DATA FOR REVIEW START

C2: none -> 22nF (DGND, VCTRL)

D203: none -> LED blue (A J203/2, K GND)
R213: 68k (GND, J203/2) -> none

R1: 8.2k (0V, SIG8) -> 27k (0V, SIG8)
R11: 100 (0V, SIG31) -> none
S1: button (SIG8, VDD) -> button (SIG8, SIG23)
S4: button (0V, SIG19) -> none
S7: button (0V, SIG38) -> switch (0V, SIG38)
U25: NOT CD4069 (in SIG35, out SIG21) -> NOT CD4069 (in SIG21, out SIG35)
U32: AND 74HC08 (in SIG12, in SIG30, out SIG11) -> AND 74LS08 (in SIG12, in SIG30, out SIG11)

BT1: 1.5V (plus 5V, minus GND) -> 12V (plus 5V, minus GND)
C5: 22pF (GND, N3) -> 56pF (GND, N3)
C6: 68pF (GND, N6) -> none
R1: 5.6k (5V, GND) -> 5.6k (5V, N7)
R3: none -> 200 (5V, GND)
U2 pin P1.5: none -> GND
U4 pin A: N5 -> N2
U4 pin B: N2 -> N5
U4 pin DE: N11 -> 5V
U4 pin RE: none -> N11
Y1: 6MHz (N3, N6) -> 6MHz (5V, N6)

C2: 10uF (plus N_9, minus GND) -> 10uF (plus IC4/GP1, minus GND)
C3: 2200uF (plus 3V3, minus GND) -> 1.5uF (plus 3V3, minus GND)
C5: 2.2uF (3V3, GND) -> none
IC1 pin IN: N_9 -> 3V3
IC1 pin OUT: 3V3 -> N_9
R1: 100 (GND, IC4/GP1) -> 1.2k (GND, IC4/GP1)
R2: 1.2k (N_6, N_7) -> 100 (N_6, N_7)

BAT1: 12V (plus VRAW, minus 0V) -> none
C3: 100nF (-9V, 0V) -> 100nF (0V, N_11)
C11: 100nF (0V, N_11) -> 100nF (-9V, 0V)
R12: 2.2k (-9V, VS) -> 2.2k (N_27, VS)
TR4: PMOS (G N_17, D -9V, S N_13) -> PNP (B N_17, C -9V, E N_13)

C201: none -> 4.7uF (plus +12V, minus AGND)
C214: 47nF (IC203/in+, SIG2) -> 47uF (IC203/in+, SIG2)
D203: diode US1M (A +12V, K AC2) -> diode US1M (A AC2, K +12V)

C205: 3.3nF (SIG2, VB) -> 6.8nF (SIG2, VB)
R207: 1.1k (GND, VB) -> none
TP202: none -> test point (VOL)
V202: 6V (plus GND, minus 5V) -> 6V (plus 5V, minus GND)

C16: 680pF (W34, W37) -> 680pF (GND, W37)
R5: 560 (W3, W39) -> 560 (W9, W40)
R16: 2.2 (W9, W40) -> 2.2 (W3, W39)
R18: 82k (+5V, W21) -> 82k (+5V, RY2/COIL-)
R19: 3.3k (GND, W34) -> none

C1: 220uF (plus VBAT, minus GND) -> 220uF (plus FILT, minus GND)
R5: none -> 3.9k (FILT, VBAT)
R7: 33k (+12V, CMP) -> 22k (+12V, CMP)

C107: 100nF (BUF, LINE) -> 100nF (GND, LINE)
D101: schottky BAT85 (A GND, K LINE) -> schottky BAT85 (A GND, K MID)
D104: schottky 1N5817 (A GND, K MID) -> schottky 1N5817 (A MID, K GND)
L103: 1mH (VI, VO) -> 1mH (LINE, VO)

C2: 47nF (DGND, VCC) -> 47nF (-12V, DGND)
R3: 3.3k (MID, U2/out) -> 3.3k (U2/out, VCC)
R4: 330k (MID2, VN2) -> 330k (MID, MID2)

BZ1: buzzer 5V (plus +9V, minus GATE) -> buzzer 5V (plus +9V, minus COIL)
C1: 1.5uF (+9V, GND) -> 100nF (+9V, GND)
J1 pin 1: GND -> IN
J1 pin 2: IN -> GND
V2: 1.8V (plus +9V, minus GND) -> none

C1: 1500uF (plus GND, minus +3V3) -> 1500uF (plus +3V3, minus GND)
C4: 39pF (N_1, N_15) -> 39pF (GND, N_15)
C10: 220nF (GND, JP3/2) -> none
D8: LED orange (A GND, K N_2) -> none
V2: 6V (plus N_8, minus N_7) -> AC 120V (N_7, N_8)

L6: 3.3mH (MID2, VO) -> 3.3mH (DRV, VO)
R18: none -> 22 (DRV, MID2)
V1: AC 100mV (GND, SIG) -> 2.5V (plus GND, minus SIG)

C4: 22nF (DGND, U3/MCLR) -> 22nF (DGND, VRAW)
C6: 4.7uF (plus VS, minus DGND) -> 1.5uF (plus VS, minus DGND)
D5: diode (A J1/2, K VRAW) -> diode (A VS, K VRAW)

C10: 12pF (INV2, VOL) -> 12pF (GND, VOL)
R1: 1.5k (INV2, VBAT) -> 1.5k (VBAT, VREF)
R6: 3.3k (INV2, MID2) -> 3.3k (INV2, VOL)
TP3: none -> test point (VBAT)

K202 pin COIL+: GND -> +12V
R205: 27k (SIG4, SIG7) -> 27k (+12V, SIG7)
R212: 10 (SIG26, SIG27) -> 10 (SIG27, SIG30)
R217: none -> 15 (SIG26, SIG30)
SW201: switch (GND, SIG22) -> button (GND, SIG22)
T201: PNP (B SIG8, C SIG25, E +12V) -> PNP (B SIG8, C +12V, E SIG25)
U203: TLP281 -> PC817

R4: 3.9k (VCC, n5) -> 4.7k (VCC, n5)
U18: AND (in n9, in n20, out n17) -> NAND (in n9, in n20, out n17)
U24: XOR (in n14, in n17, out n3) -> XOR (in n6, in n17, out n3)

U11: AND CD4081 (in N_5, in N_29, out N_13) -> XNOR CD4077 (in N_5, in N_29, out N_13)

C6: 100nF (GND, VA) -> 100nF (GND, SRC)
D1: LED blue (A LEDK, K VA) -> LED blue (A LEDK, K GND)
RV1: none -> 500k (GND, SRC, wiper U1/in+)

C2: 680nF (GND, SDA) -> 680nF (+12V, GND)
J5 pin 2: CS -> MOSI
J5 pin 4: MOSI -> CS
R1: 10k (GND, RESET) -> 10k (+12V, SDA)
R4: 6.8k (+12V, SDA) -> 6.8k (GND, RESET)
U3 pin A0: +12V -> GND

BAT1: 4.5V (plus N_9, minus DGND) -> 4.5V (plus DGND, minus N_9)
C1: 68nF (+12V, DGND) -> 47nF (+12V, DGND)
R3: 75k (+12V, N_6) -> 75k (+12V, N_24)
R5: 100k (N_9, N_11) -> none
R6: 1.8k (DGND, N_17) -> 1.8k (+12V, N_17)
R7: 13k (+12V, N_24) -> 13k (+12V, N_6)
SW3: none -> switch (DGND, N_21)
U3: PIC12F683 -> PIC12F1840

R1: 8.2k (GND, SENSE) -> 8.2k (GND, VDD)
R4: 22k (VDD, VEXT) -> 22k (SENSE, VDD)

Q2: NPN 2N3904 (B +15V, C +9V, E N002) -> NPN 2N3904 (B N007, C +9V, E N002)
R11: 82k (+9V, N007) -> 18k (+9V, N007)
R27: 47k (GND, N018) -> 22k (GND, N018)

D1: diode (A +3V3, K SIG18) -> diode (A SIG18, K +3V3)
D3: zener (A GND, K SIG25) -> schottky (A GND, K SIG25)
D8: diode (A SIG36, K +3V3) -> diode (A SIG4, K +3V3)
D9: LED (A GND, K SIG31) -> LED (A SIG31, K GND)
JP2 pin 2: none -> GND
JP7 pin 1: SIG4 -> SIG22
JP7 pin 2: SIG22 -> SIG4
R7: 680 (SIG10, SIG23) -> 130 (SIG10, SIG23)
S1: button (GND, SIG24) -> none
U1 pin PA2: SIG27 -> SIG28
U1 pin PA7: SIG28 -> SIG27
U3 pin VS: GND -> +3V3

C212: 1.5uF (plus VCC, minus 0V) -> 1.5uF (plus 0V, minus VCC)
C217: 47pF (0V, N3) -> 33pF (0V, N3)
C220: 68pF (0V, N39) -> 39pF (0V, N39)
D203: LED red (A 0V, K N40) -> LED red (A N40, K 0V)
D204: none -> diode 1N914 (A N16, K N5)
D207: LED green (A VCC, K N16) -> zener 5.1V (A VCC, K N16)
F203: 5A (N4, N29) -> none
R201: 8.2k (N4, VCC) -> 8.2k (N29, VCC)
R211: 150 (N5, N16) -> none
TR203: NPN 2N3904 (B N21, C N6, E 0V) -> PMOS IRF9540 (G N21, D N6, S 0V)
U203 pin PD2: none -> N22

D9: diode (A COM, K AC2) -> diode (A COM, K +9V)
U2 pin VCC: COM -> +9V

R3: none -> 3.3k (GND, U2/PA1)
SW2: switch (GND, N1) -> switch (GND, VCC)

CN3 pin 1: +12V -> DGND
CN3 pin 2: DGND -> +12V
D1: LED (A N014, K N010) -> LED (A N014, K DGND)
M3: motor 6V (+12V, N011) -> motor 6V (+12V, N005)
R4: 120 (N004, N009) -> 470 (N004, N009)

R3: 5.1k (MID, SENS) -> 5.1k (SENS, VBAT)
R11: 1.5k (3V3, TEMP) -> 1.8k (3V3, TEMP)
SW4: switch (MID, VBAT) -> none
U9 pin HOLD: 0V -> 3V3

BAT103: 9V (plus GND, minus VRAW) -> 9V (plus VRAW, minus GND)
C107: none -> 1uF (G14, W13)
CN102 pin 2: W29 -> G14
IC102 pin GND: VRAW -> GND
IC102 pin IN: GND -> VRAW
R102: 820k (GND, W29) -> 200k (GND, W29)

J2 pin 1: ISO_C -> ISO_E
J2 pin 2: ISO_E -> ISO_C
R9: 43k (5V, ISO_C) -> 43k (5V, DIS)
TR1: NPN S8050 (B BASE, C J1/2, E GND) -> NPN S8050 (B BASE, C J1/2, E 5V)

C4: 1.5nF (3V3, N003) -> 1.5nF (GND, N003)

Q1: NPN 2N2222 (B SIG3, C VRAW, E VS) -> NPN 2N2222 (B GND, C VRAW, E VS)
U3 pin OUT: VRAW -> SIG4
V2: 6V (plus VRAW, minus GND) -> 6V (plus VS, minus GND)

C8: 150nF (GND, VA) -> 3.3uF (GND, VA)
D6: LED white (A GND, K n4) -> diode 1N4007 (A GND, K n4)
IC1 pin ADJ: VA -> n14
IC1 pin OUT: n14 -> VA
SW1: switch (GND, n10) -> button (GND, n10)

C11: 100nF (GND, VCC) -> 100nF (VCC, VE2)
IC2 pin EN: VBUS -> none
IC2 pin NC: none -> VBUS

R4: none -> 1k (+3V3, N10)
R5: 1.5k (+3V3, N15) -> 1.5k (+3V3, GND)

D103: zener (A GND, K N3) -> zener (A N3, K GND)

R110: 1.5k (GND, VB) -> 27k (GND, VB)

DATA FOR REVIEW END

WHAT TO WORK ON:
Please transcribe exactly the lines above from the line that has "D203: diode US1M" up to and including the line that has "C16: 680pF (W34, W37) -> 680pF (GND, W37)"; no other line belongs in the answer.

ANSWER TO THIS TASK:
D203: diode US1M (A +12V, K AC2) -> diode US1M (A AC2, K +12V)

C205: 3.3nF (SIG2, VB) -> 6.8nF (SIG2, VB)
R207: 1.1k (GND, VB) -> none
TP202: none -> test point (VOL)
V202: 6V (plus GND, minus 5V) -> 6V (plus 5V, minus GND)

C16: 680pF (W34, W37) -> 680pF (GND, W37)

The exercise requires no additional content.